Start

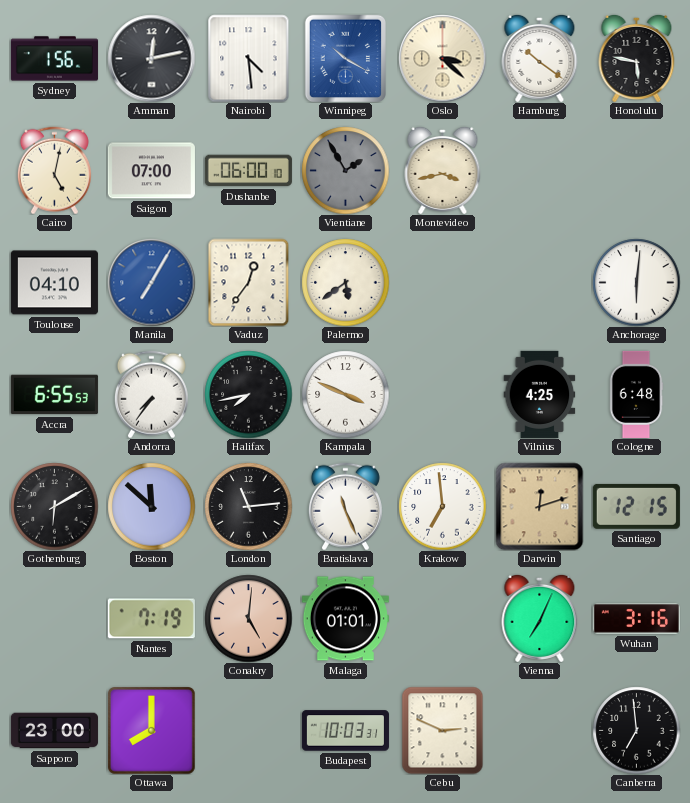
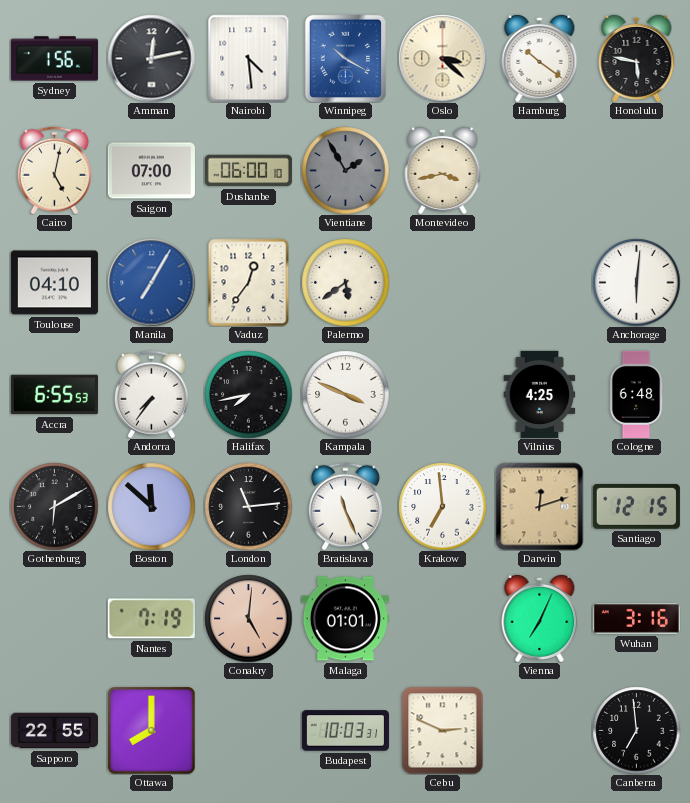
Sapporo: 23:00 -> 22:55
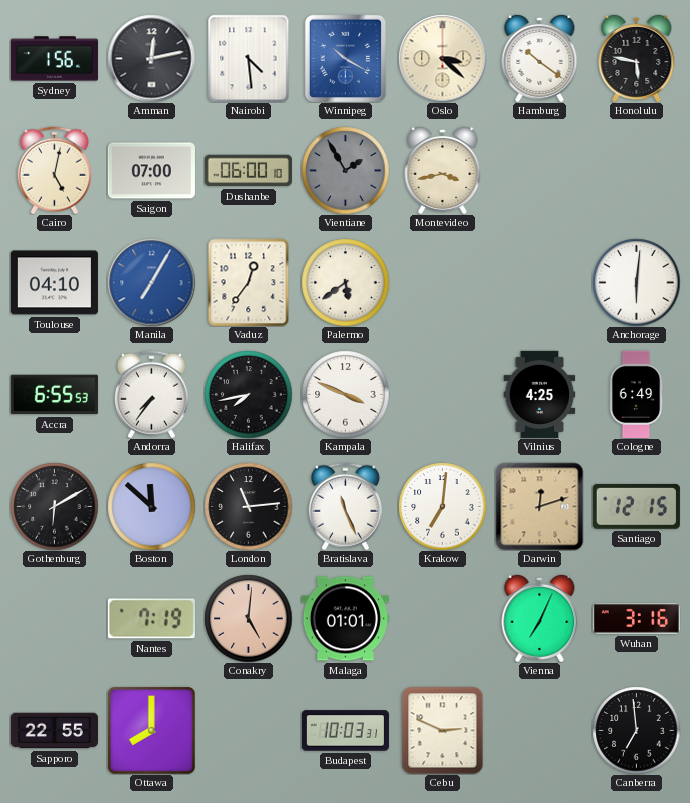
Cologne: 6:48 -> 6:49
Krakow: 6:59 -> 7:01
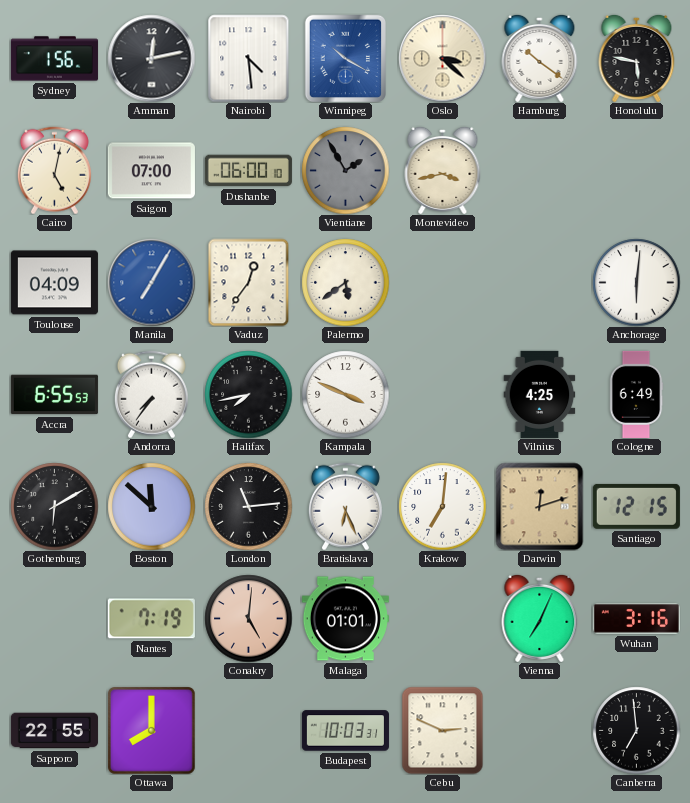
Toulouse: 04:10 -> 04:09
Bratislava: 11:26 -> 6:26
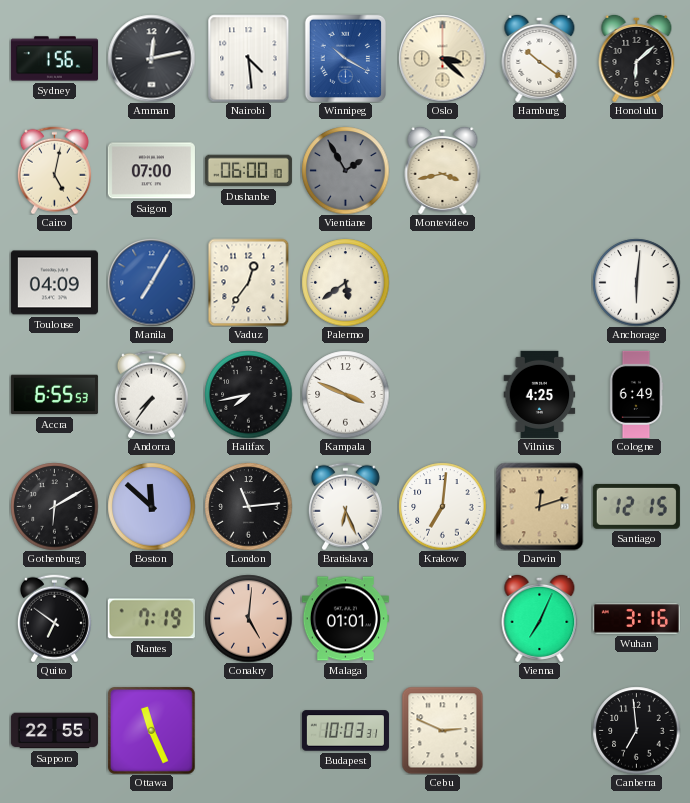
Honolulu: 5:47 -> 6:08
Quito: none -> 6:51
Ottawa: 8:00 -> 11:26
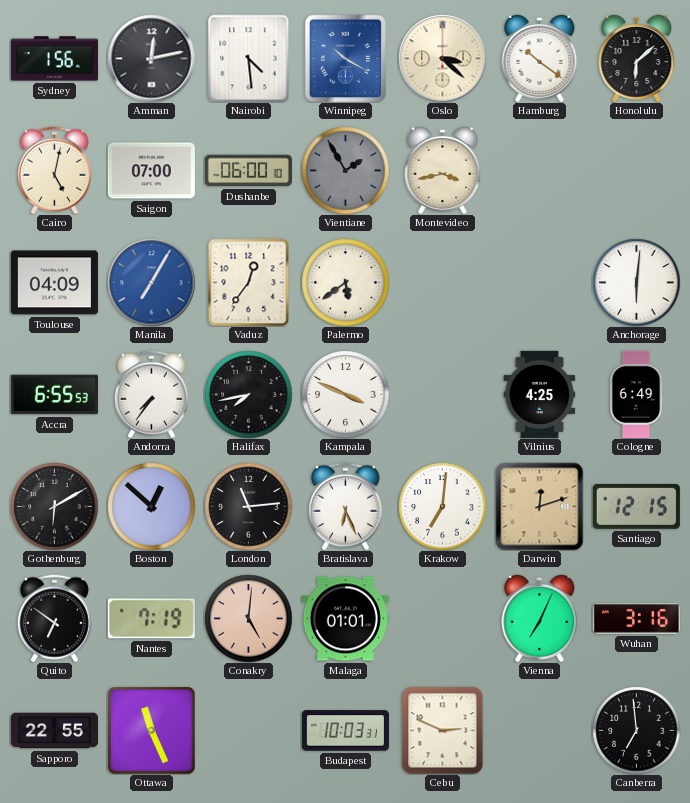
Boston: 11:52 -> 12:52
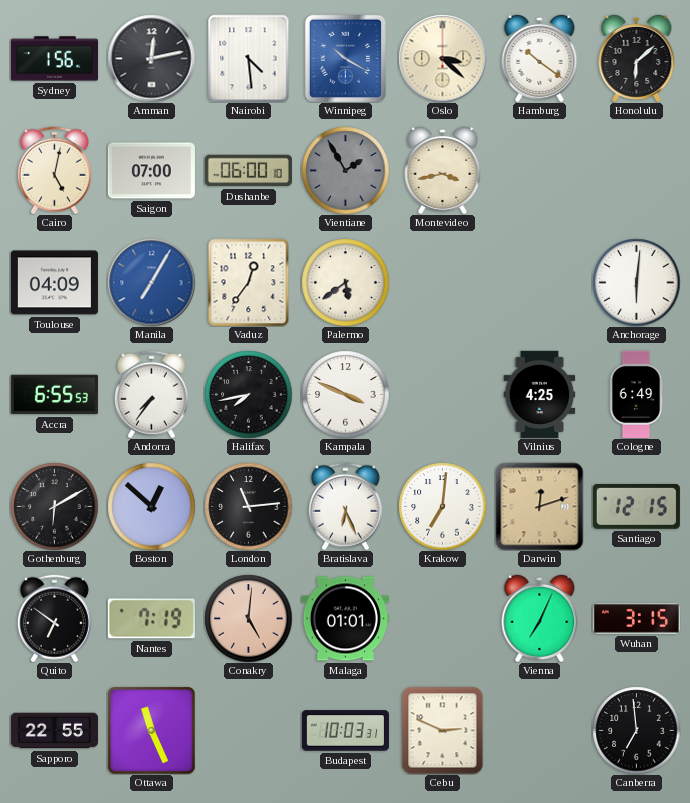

End

What this task involves>
Rewrite the records above with "none" replaced by "blank" and every other line left unchanged, omitting the picture lines.

Written answer>
Sapporo: 23:00 -> 22:55
Cologne: 6:48 -> 6:49
Krakow: 6:59 -> 7:01
Toulouse: 04:10 -> 04:09
Bratislava: 11:26 -> 6:26
Honolulu: 5:47 -> 6:08
Quito: blank -> 6:51
Ottawa: 8:00 -> 11:26
Boston: 11:52 -> 12:52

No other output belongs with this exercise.